== Task to carry out ==
Write out only the opening lines of the entries, through the line with "gray rectangle: (80, 126)".

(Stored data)

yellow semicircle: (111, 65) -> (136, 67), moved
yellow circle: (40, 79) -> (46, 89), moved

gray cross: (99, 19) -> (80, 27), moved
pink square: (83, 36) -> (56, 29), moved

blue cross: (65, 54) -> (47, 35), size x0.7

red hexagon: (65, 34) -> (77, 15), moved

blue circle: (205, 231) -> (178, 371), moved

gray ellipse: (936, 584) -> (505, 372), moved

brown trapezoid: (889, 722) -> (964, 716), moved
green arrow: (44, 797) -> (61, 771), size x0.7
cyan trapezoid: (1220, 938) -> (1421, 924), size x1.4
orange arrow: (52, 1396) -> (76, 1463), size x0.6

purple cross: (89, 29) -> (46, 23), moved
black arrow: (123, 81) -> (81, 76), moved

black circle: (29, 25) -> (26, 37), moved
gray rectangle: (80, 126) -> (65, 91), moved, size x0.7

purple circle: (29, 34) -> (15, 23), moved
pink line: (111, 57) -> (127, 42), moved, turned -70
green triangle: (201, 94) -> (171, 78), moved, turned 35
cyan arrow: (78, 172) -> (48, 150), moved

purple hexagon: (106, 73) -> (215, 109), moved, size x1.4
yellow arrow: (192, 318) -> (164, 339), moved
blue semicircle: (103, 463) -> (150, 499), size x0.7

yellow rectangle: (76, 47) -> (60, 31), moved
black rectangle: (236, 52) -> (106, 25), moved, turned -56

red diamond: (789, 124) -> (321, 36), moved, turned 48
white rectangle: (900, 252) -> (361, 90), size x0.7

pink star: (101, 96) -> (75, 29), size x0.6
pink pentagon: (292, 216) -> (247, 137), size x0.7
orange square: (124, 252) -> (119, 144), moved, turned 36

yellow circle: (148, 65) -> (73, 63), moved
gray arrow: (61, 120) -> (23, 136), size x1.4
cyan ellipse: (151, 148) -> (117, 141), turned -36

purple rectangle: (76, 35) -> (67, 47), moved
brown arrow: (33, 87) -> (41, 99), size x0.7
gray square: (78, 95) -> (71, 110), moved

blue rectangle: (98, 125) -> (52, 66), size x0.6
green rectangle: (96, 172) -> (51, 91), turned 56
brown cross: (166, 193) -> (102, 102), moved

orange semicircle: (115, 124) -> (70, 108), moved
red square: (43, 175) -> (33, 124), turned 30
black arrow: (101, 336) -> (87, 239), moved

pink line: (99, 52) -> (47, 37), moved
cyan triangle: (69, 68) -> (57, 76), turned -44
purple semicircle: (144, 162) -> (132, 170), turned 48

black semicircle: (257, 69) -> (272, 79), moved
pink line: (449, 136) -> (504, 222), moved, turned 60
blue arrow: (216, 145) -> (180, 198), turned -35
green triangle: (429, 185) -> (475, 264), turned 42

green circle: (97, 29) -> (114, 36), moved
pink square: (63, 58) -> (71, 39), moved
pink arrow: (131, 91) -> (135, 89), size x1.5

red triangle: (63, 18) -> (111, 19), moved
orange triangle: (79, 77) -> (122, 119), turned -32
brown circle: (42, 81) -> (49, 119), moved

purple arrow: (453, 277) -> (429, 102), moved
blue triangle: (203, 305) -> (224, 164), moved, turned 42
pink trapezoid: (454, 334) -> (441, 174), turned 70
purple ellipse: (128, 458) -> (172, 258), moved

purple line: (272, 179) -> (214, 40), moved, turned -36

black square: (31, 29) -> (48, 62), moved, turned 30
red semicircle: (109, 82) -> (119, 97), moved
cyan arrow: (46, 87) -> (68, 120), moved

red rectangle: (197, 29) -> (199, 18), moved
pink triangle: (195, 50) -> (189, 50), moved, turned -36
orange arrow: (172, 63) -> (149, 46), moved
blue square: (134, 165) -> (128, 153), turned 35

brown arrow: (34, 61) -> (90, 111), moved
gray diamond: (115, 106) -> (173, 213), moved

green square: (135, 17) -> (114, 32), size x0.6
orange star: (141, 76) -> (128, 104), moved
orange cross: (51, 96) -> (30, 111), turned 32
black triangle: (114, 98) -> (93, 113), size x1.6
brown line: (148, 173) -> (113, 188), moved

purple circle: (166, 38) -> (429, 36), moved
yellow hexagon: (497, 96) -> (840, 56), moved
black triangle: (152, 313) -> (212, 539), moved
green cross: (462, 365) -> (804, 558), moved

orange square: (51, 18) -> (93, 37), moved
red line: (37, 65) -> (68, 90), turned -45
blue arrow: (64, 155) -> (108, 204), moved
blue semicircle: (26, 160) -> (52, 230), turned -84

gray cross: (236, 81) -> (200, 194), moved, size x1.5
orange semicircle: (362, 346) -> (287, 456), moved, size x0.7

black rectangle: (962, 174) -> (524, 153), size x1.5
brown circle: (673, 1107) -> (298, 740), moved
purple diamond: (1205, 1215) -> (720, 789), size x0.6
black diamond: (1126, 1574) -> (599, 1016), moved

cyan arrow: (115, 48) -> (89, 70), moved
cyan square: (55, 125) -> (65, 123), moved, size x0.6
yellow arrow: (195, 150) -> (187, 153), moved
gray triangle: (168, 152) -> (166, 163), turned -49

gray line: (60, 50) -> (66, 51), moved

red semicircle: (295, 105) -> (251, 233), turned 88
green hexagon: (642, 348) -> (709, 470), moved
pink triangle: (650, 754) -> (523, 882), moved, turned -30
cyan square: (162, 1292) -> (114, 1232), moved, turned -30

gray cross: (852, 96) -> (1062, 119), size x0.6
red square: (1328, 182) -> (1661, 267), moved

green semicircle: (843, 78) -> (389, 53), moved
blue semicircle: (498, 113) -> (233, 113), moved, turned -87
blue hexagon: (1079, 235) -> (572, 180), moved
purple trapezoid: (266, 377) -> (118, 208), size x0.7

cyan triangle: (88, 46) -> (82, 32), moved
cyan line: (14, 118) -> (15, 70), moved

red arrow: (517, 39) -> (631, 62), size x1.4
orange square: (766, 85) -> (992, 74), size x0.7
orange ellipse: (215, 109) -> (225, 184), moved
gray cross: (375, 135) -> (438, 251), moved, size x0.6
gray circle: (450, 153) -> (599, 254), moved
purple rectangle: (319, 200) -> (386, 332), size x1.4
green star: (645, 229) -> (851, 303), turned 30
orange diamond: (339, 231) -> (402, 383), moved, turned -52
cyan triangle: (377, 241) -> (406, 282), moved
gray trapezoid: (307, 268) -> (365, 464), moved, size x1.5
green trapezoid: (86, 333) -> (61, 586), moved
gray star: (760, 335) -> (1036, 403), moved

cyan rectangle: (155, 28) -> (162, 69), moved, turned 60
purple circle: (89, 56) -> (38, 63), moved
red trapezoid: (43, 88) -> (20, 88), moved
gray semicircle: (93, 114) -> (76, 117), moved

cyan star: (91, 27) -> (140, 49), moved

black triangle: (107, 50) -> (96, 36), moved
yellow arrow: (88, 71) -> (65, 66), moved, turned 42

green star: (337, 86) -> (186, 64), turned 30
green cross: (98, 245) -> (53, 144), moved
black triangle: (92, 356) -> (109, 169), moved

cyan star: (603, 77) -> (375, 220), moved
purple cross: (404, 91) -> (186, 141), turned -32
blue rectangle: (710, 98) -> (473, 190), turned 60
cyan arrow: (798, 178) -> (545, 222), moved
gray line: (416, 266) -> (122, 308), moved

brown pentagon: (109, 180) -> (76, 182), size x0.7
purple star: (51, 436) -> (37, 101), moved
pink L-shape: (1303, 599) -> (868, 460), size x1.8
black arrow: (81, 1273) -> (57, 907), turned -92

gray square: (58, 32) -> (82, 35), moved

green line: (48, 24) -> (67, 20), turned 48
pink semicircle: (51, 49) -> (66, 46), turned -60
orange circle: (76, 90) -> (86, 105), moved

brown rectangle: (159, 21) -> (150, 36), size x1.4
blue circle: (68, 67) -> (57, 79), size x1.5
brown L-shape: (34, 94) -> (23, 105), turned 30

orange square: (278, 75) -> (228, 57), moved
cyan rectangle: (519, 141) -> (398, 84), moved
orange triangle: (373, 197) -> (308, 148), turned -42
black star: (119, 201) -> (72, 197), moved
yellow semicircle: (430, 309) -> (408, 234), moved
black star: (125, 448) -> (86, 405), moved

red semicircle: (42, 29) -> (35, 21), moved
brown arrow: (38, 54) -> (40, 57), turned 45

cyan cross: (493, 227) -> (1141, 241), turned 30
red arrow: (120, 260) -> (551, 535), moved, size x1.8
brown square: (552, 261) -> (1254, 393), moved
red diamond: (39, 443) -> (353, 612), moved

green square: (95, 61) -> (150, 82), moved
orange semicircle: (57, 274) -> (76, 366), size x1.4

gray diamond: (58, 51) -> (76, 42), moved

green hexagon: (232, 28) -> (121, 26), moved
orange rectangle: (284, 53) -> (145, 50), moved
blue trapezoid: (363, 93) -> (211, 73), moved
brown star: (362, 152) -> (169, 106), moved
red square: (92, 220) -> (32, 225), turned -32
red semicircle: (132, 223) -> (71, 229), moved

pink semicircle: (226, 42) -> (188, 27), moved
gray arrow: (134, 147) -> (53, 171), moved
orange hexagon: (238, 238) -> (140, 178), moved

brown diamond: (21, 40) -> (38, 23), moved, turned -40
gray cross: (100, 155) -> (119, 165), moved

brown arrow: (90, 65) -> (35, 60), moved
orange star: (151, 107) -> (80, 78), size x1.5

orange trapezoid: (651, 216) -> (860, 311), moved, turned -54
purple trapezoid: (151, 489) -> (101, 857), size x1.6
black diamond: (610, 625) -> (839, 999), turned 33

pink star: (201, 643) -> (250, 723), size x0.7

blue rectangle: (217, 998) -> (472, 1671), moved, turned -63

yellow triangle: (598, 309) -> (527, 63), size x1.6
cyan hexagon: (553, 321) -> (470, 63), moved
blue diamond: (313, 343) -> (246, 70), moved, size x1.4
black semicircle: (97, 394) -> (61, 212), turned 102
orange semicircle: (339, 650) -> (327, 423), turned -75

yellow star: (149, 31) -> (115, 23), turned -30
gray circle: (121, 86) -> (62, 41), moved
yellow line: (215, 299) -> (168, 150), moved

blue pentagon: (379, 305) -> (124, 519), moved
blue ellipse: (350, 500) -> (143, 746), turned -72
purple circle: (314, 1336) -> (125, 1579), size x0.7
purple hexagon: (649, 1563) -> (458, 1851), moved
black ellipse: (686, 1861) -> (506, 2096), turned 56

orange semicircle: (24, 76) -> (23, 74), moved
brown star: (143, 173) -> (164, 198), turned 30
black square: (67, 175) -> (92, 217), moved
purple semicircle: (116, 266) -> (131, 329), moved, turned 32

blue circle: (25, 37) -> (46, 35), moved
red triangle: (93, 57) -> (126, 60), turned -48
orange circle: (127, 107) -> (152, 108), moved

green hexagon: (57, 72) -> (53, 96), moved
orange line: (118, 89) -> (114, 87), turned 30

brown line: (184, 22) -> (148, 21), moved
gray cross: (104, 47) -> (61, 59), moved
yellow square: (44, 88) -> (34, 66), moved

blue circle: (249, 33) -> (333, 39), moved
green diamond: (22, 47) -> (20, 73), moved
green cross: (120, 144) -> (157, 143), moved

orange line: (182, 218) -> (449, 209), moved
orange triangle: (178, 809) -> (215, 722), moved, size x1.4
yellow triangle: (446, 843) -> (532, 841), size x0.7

== Result ==
yellow semicircle: (111, 65) -> (136, 67), moved
yellow circle: (40, 79) -> (46, 89), moved

gray cross: (99, 19) -> (80, 27), moved
pink square: (83, 36) -> (56, 29), moved

blue cross: (65, 54) -> (47, 35), size x0.7

red hexagon: (65, 34) -> (77, 15), moved

blue circle: (205, 231) -> (178, 371), moved

gray ellipse: (936, 584) -> (505, 372), moved

brown trapezoid: (889, 722) -> (964, 716), moved
green arrow: (44, 797) -> (61, 771), size x0.7
cyan trapezoid: (1220, 938) -> (1421, 924), size x1.4
orange arrow: (52, 1396) -> (76, 1463), size x0.6

purple cross: (89, 29) -> (46, 23), moved
black arrow: (123, 81) -> (81, 76), moved

black circle: (29, 25) -> (26, 37), moved
gray rectangle: (80, 126) -> (65, 91), moved, size x0.7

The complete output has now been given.